* **DESCRIPTION OF THE TASK**
Where the material below has a line containing "blue plane [255,478,351,573]", start repeating exactly, and keep going through the line containing "none -> grey house [685,285,759,358]", with no other lines.

* **RECORDS SUPPLIED**
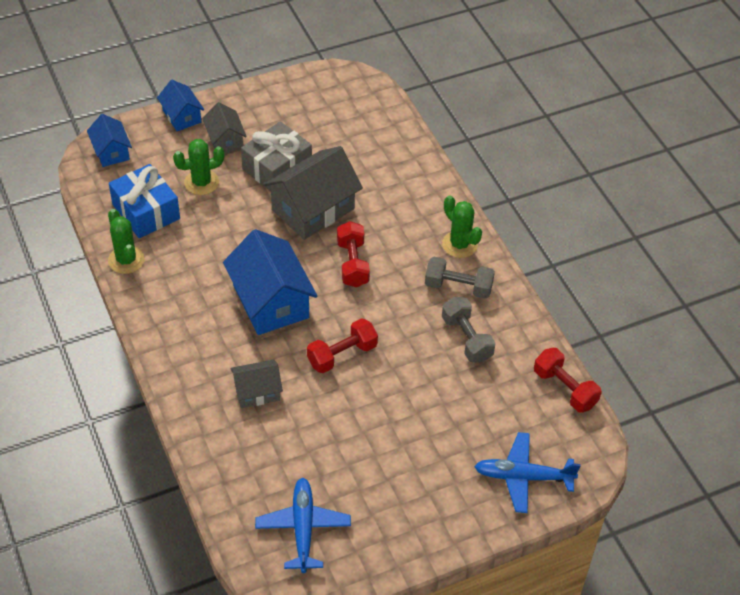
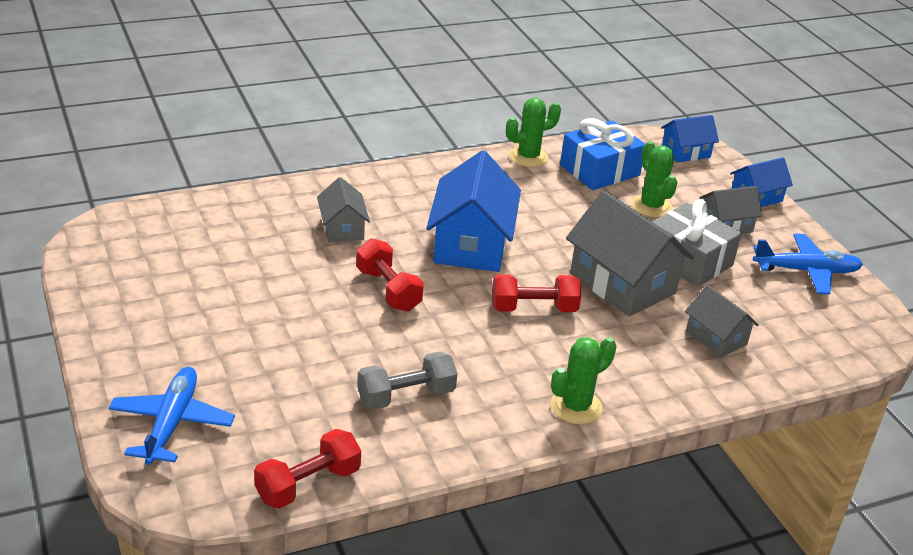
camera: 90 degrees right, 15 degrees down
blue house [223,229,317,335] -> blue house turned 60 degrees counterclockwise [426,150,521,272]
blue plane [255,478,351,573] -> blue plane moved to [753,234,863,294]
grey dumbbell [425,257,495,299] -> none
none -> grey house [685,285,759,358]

==

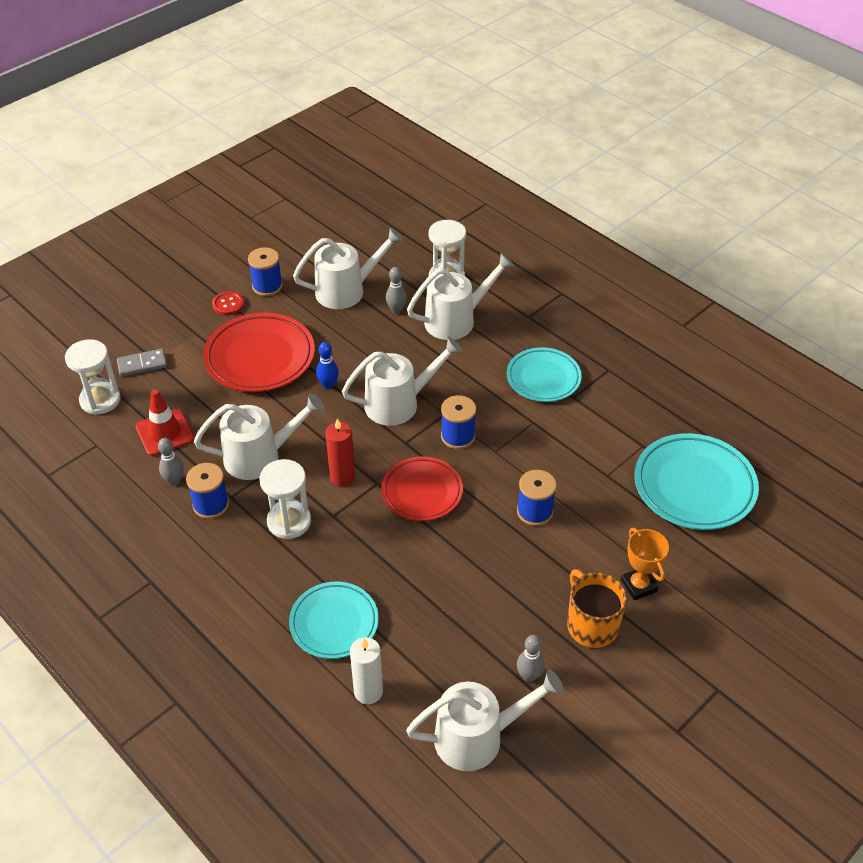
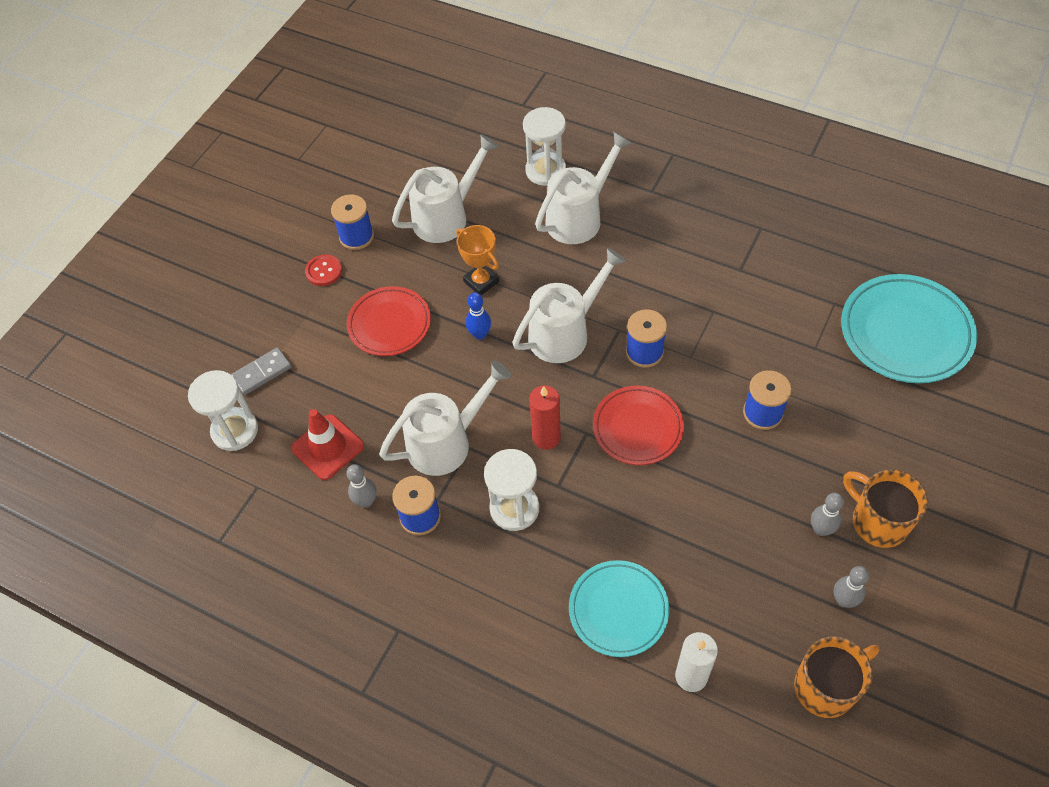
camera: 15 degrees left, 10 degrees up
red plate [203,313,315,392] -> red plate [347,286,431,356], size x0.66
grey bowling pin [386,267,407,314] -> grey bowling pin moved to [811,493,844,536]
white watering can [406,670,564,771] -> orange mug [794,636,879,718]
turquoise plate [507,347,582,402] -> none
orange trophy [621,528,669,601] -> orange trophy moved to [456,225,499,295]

* **TASK RESPONSE**
blue plane [255,478,351,573] -> blue plane moved to [753,234,863,294]
grey dumbbell [425,257,495,299] -> none
none -> grey house [685,285,759,358]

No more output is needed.